What you have to do: For each line of the data below, copy it if it holds the word "plus".

Information shown:
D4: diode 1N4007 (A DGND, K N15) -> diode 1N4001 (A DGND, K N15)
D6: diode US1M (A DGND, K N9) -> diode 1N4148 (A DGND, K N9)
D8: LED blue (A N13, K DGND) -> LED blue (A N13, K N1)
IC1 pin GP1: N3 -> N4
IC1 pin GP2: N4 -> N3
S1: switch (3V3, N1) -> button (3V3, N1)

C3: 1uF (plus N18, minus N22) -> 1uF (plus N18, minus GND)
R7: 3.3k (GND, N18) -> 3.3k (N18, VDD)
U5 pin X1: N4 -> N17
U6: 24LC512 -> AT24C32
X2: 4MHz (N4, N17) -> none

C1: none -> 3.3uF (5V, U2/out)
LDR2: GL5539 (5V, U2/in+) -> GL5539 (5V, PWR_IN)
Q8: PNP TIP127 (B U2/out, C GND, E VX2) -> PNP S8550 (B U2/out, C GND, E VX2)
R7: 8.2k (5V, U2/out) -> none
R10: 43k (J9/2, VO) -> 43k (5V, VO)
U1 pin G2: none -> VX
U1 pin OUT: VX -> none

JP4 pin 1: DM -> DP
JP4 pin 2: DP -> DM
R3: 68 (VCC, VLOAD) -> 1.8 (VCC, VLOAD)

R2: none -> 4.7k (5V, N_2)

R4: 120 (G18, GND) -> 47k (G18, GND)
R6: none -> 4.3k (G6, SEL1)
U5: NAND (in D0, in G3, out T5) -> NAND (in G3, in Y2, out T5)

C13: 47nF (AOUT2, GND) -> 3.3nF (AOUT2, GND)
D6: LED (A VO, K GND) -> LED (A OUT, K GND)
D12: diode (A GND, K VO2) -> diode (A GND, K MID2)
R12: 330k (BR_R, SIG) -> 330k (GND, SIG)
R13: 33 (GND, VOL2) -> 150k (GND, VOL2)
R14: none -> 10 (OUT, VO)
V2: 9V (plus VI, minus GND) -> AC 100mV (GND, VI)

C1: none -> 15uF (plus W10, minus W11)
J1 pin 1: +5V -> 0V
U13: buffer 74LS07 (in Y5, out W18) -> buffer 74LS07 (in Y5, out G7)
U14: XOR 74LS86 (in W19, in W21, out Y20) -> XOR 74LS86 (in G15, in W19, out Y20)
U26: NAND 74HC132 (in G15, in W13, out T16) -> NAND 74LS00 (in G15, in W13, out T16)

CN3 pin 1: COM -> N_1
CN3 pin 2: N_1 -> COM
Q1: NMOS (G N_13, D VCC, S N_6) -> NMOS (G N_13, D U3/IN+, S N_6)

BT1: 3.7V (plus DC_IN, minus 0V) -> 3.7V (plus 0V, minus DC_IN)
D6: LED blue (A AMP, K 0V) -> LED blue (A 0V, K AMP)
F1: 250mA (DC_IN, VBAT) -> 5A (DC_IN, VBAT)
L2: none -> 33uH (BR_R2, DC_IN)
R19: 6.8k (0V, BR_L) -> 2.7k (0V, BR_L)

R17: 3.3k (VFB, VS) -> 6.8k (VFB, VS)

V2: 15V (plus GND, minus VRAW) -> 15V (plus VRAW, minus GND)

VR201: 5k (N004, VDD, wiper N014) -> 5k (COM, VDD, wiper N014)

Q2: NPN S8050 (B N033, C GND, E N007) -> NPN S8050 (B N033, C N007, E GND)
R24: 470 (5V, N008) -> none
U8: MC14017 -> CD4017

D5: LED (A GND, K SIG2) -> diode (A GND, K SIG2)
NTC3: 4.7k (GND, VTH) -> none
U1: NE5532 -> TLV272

Exercise response:
C3: 1uF (plus N18, minus N22) -> 1uF (plus N18, minus GND)
V2: 9V (plus VI, minus GND) -> AC 100mV (GND, VI)
C1: none -> 15uF (plus W10, minus W11)
BT1: 3.7V (plus DC_IN, minus 0V) -> 3.7V (plus 0V, minus DC_IN)
V2: 15V (plus GND, minus VRAW) -> 15V (plus VRAW, minus GND)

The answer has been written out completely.